Records from a dataset:
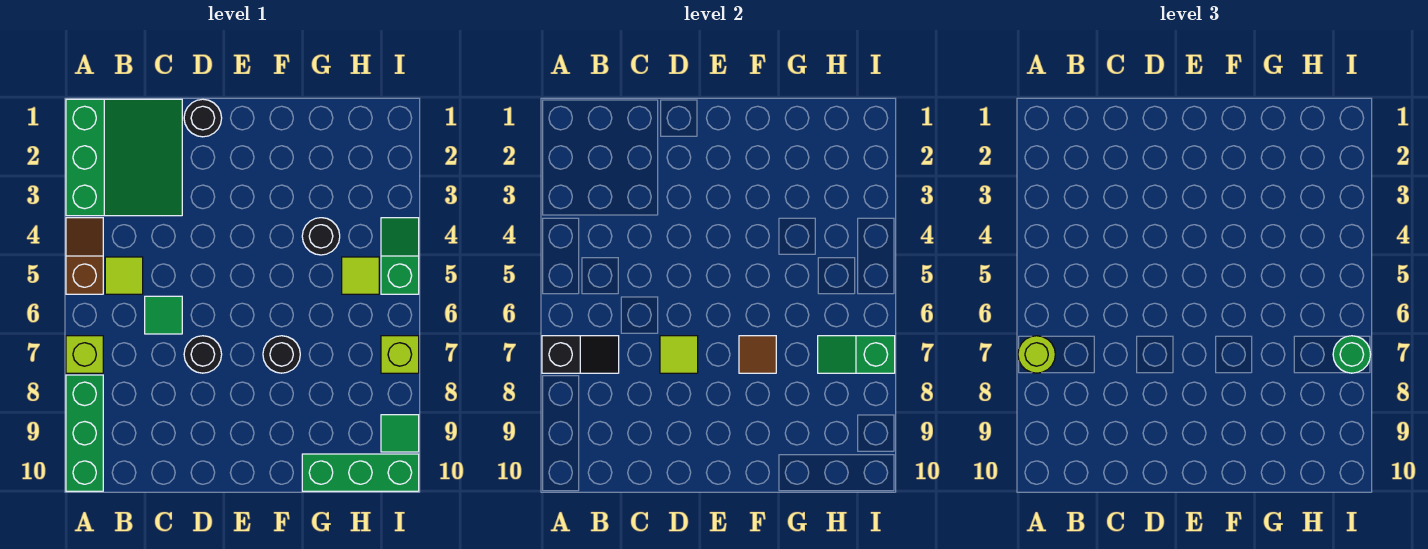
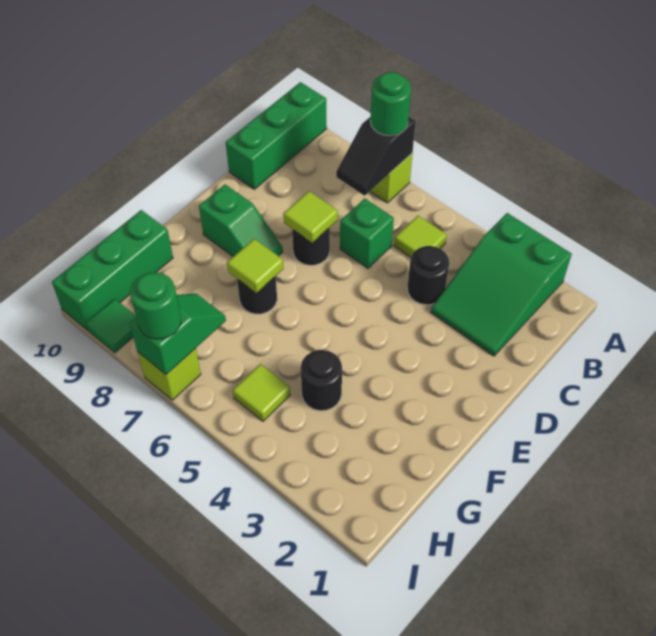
green 3x3 slope [66,99,182,216] -> green 2x3 slope [431,213,572,356]
brown 1x2 slope [66,218,103,294] -> none
lime 1x1 round brick [1018,336,1055,373] -> green 1x1 round brick [370,72,411,136]
green 1x3 brick [66,375,103,491] -> green 1x3 brick turned to [226,82,327,189]
green 1x1 tile [145,296,182,334] -> green 1x1 brick [340,199,394,268]
black 1x1 round brick [184,99,222,137] -> black 1x1 round brick moved to [407,246,449,305]
brown 1x1 tile [739,336,776,373] -> lime 1x1 tile [227,239,284,293]
green 1x2 slope [381,218,419,294] -> green 1x2 slope moved to [199,184,283,257]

▶ To do
If a line in the data above holds the string "slope", report that line.

▶ Written response
green 3x3 slope [66,99,182,216] -> green 2x3 slope [431,213,572,356]
brown 1x2 slope [66,218,103,294] -> none
green 1x2 slope [381,218,419,294] -> green 1x2 slope moved to [199,184,283,257]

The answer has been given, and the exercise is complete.